## ACTIVITY:
Your job with the data below is to output exactly the lines from the one holding "removed | frying" down to the one holding "moved | soda", both included, and no others.
Top of MATERIAL TO PROCESS
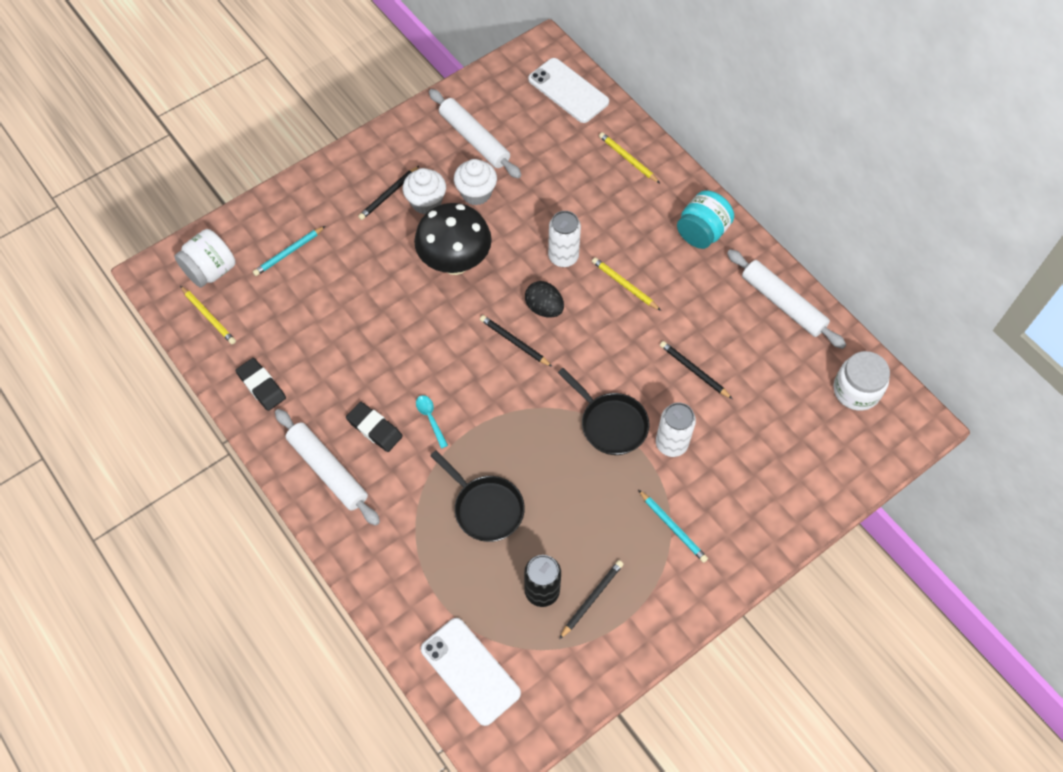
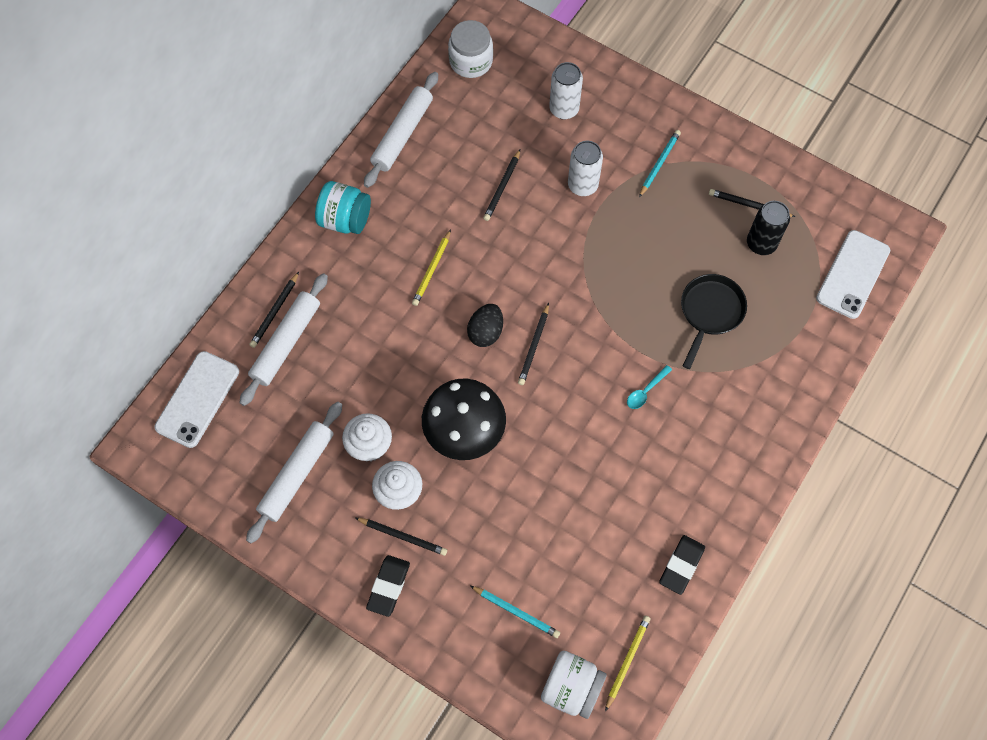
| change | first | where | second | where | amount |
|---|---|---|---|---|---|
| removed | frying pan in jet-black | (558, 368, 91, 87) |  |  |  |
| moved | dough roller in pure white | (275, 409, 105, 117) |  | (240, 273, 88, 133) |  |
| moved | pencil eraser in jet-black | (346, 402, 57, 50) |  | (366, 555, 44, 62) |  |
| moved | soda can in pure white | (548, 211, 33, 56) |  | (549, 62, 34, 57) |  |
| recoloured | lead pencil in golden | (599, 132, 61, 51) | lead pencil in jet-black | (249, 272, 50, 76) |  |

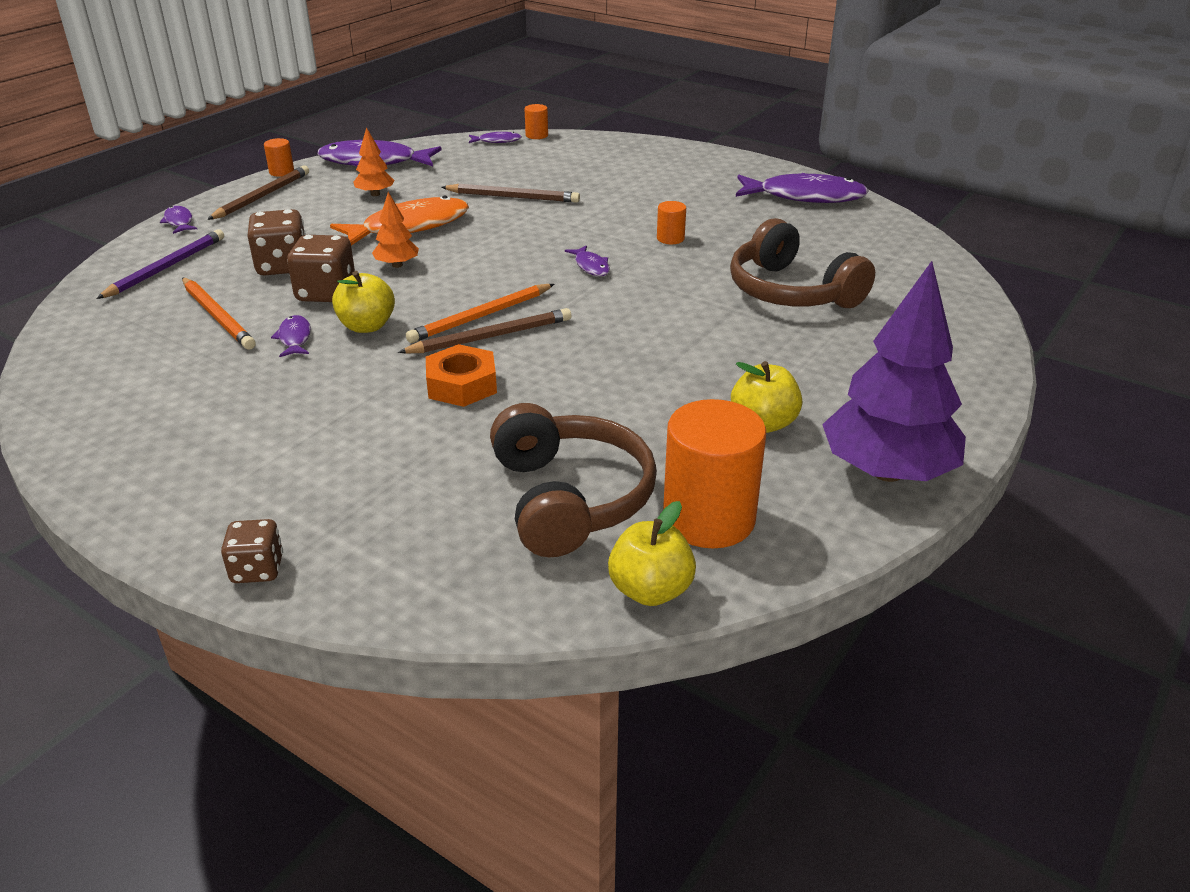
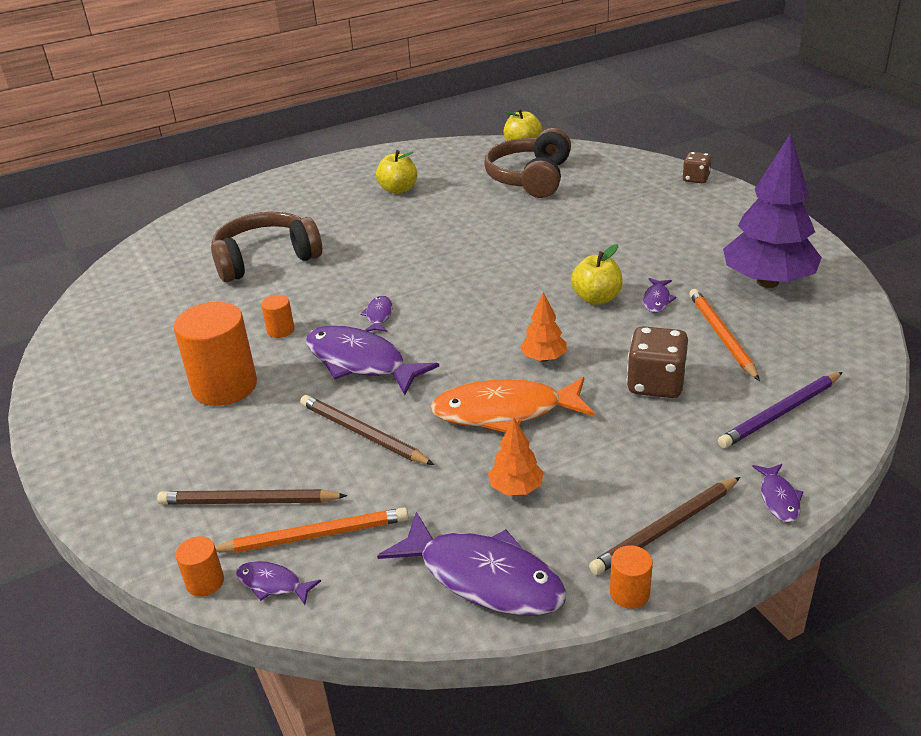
| change | first | where | second | where | amount |
|---|---|---|---|---|---|
| removed | dice in brown | (287, 235, 68, 67) |  |  |  |
| removed | nut in orange | (426, 344, 71, 63) |  |  |  |
| moved | lead pencil in brown | (398, 308, 173, 45) |  | (157, 489, 190, 16) |  |
| moved | lead pencil in orange | (406, 284, 148, 59) |  | (215, 508, 193, 45) |  |
| moved | cylinder in orange | (663, 399, 103, 149) |  | (174, 302, 83, 104) |  |
| moved | fish figure in purple | (736, 173, 133, 30) |  | (306, 325, 133, 70) |  |
| moved | tree in purple | (822, 261, 144, 221) |  | (723, 133, 99, 155) |  |
| turned | headset in brown | (730, 218, 145, 90) |  | (211, 212, 111, 70) | 105 degrees counterclockwise |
Bottom of MATERIAL TO PROCESS
## WRITTEN ANSWER:
| removed | frying pan in jet-black | (558, 368, 91, 87) |  |  |  |
| moved | dough roller in pure white | (275, 409, 105, 117) |  | (240, 273, 88, 133) |  |
| moved | pencil eraser in jet-black | (346, 402, 57, 50) |  | (366, 555, 44, 62) |  |
| moved | soda can in pure white | (548, 211, 33, 56) |  | (549, 62, 34, 57) |  |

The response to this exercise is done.